----- THE INPUT -----
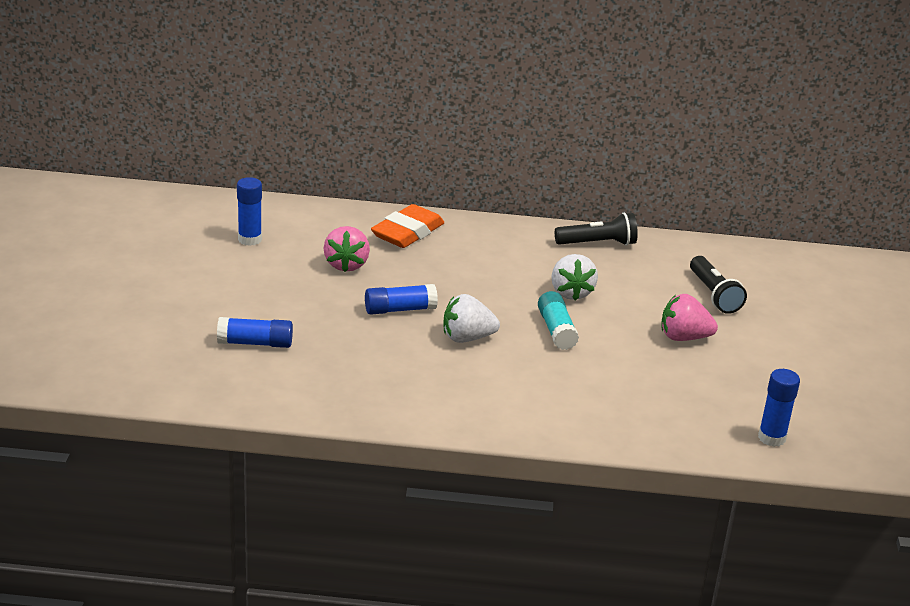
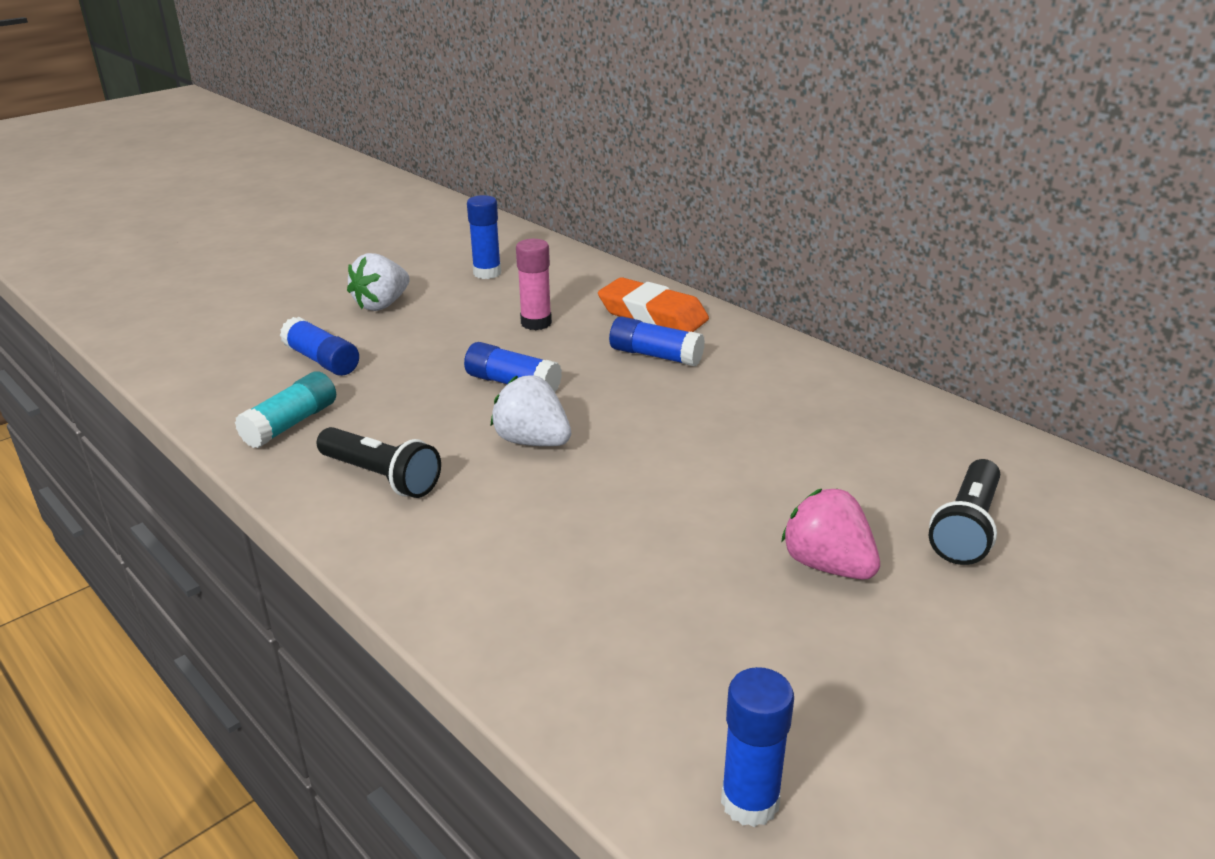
camera: 45 degrees right, 0 degrees up
(346, 265) = (536, 323): pink strawberry -> pink glue stick
(407, 233) = (652, 315): orange eraser -> orange eraser turned 45 degrees clockwise
(451, 260) = (655, 355): none -> blue glue stick
(556, 330) = (655, 478): turquoise glue stick -> turquoise glue stick (291, 424)
(571, 293) = (747, 442): white strawberry -> white strawberry (382, 305)
(598, 243) = (875, 401): black flashlight -> black flashlight (381, 477)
-----
EXERCISE GOAL:
Whenever a line in the data holds "glue", copy that line.

RESULT:
(346, 265) = (536, 323): pink strawberry -> pink glue stick
(451, 260) = (655, 355): none -> blue glue stick
(556, 330) = (655, 478): turquoise glue stick -> turquoise glue stick (291, 424)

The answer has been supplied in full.